[AVAILABLE DATA — start]
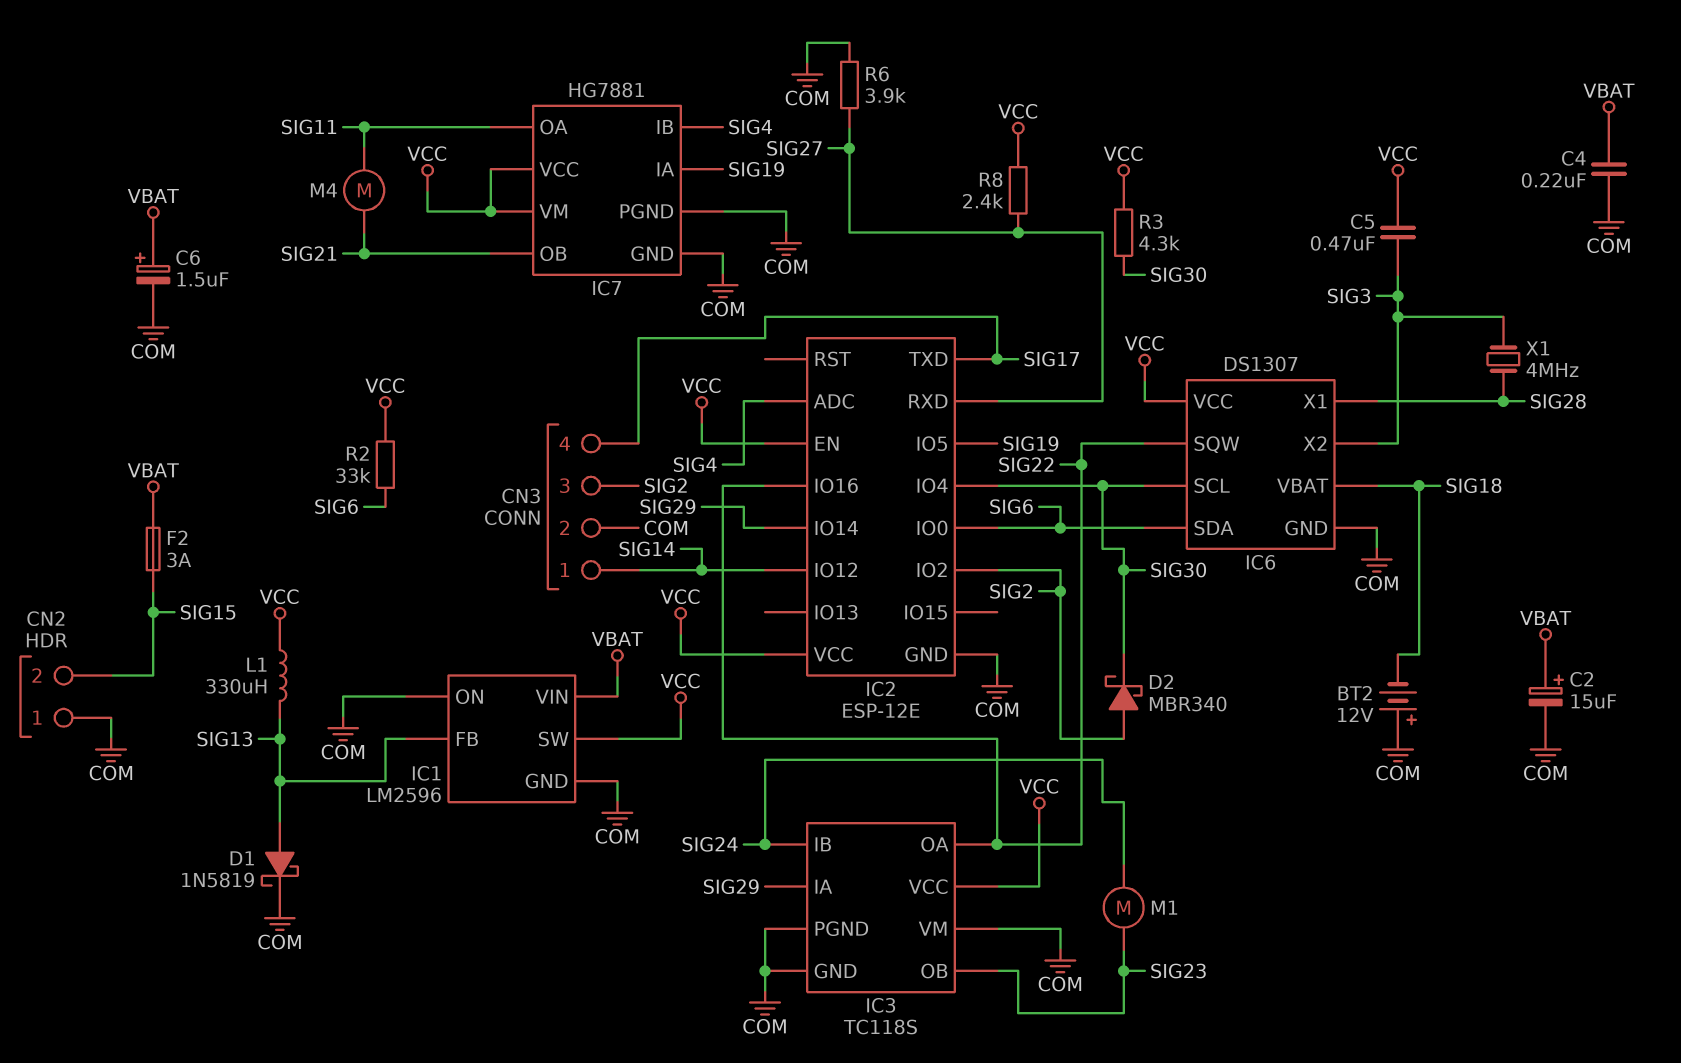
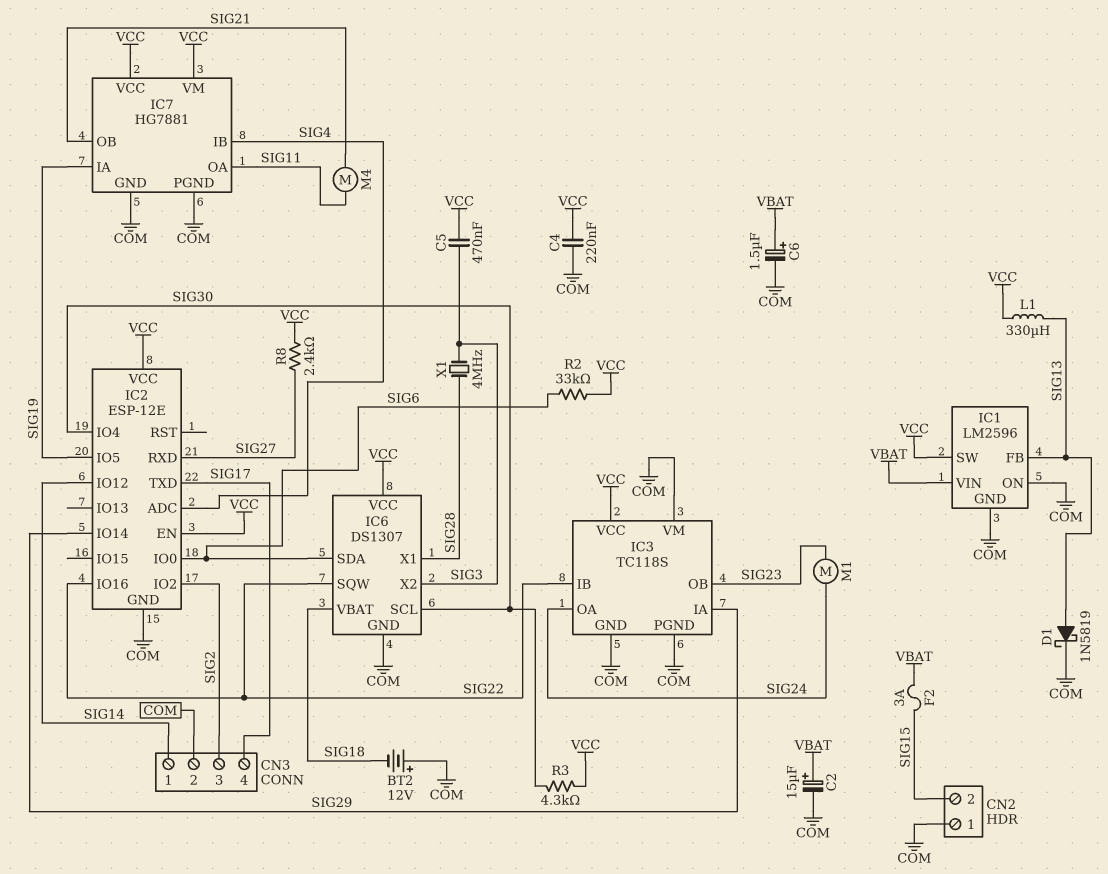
C4: 220nF (COM, VBAT) -> 220nF (COM, VCC)
D2: schottky MBR340 (A SIG2, K SIG30) -> none
IC3 pin IB: SIG24 -> SIG22
IC3 pin OA: SIG22 -> SIG24
R6: 3.9k (COM, SIG27) -> none

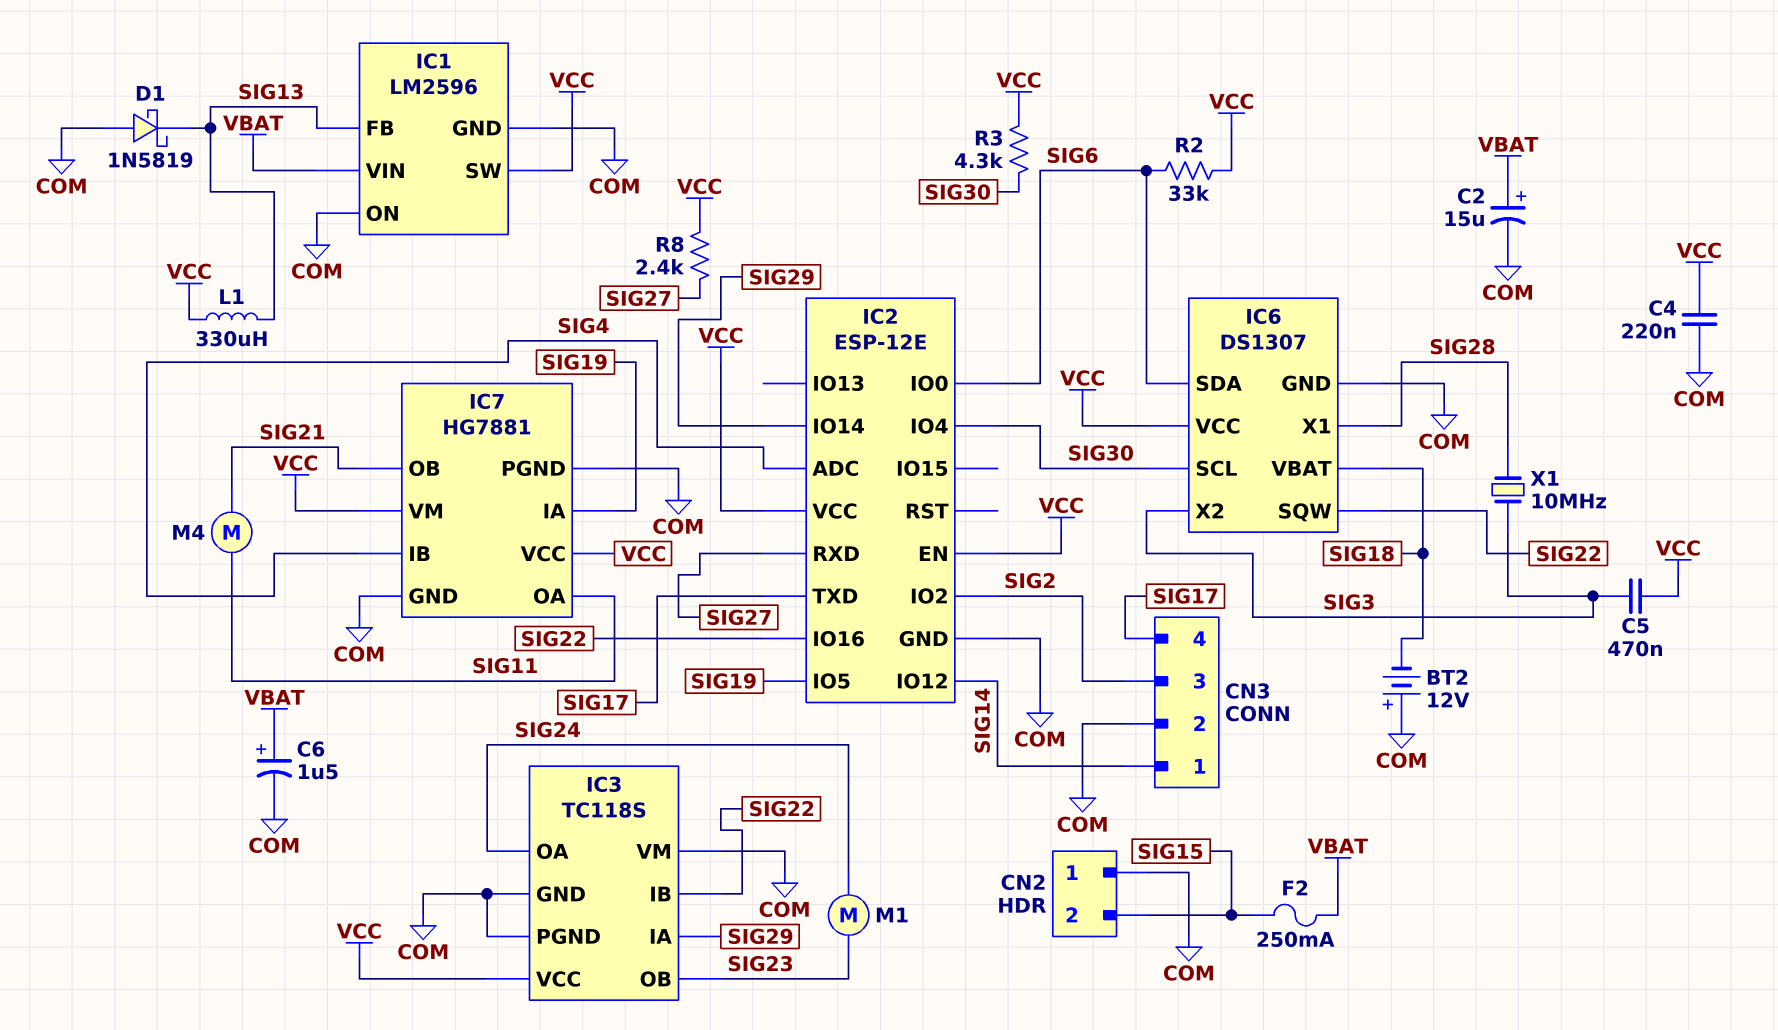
D1: schottky 1N5819 (A SIG13, K COM) -> schottky 1N5819 (A COM, K SIG13)
F2: 3A (SIG15, VBAT) -> 250mA (SIG15, VBAT)
X1: 4MHz (SIG3, SIG28) -> 10MHz (SIG3, SIG28)

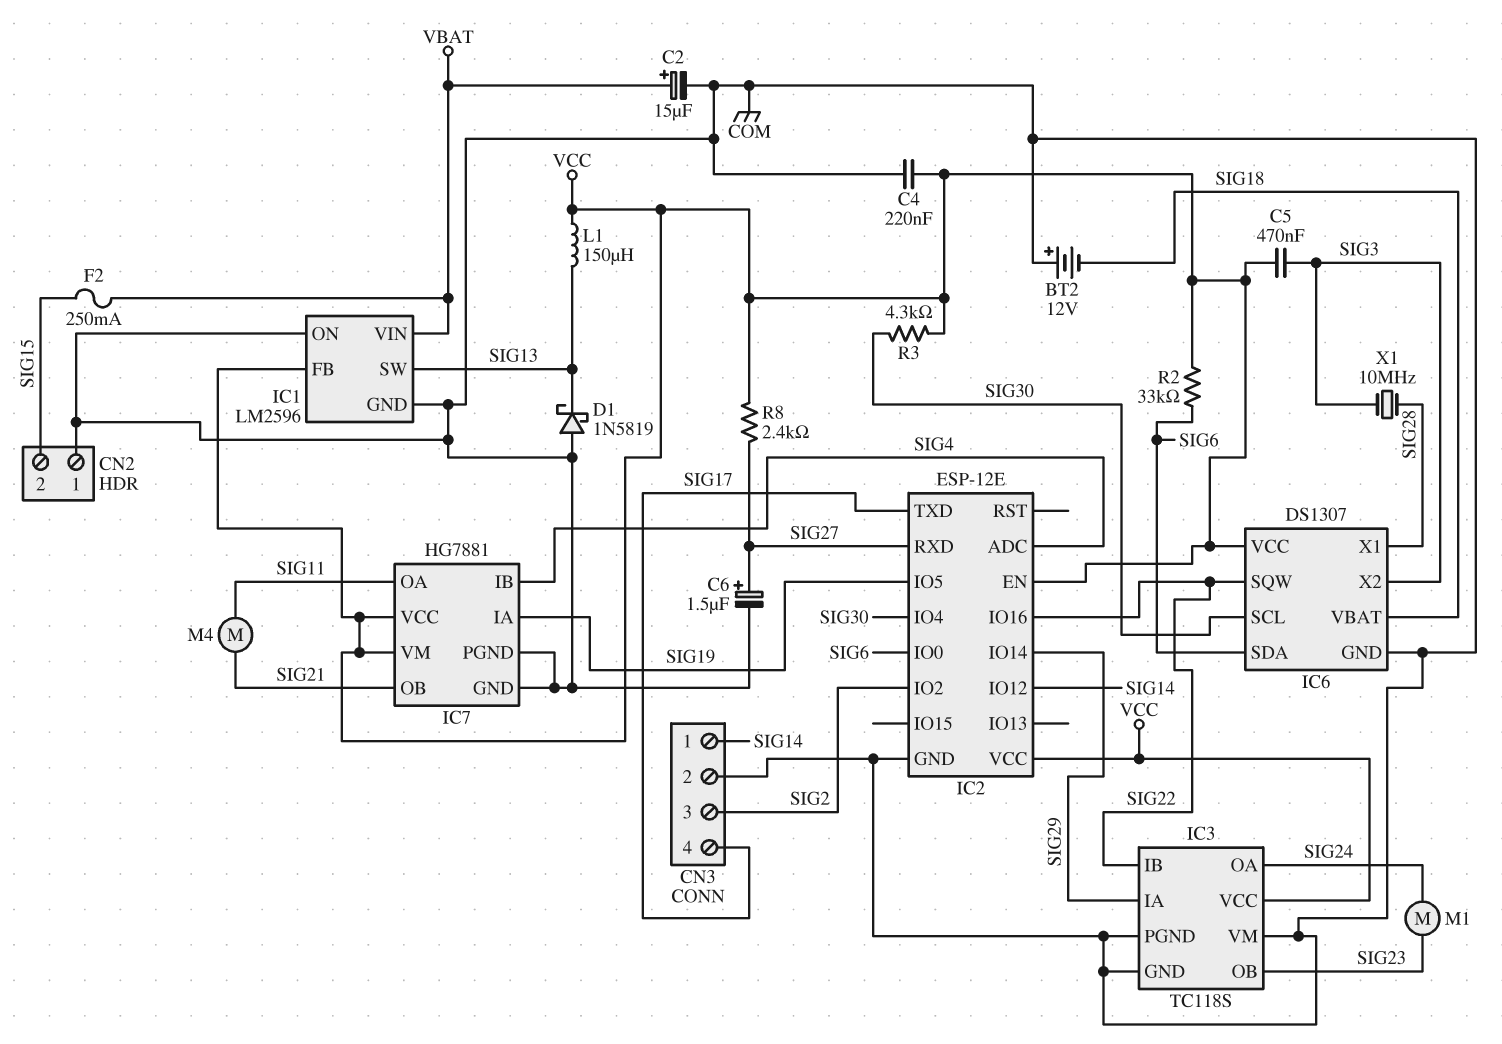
C6: 1.5uF (plus VBAT, minus COM) -> 1.5uF (plus SIG27, minus COM)
IC1 pin FB: SIG13 -> VCC
IC1 pin SW: VCC -> SIG13
L1: 330uH (SIG13, VCC) -> 150uH (SIG13, VCC)

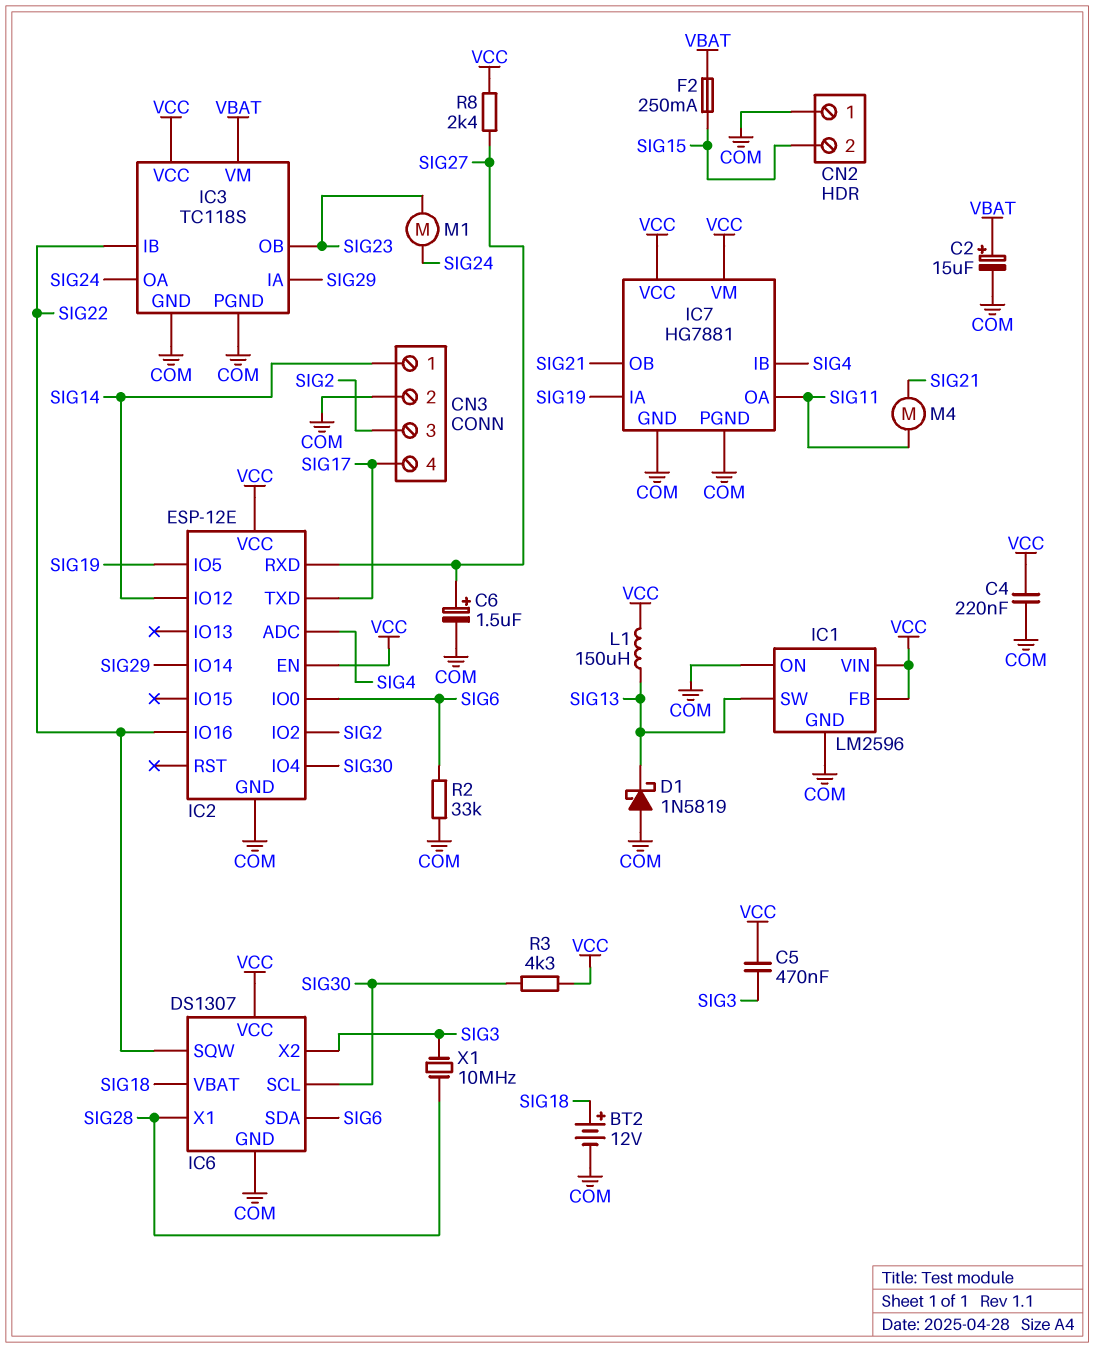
BT2: 12V (plus COM, minus SIG18) -> 12V (plus SIG18, minus COM)
IC1 pin VIN: VBAT -> VCC
IC3 pin VM: COM -> VBAT
R2: 33k (SIG6, VCC) -> 33k (COM, SIG6)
[AVAILABLE DATA — finish]
**WORK REQUEST:**
After removing the pictures, set down every record above exactly as it stands.

**EXPECTED ANSWER:**
C4: 220nF (COM, VBAT) -> 220nF (COM, VCC)
D2: schottky MBR340 (A SIG2, K SIG30) -> none
IC3 pin IB: SIG24 -> SIG22
IC3 pin OA: SIG22 -> SIG24
R6: 3.9k (COM, SIG27) -> none

D1: schottky 1N5819 (A SIG13, K COM) -> schottky 1N5819 (A COM, K SIG13)
F2: 3A (SIG15, VBAT) -> 250mA (SIG15, VBAT)
X1: 4MHz (SIG3, SIG28) -> 10MHz (SIG3, SIG28)

C6: 1.5uF (plus VBAT, minus COM) -> 1.5uF (plus SIG27, minus COM)
IC1 pin FB: SIG13 -> VCC
IC1 pin SW: VCC -> SIG13
L1: 330uH (SIG13, VCC) -> 150uH (SIG13, VCC)

BT2: 12V (plus COM, minus SIG18) -> 12V (plus SIG18, minus COM)
IC1 pin VIN: VBAT -> VCC
IC3 pin VM: COM -> VBAT
R2: 33k (SIG6, VCC) -> 33k (COM, SIG6)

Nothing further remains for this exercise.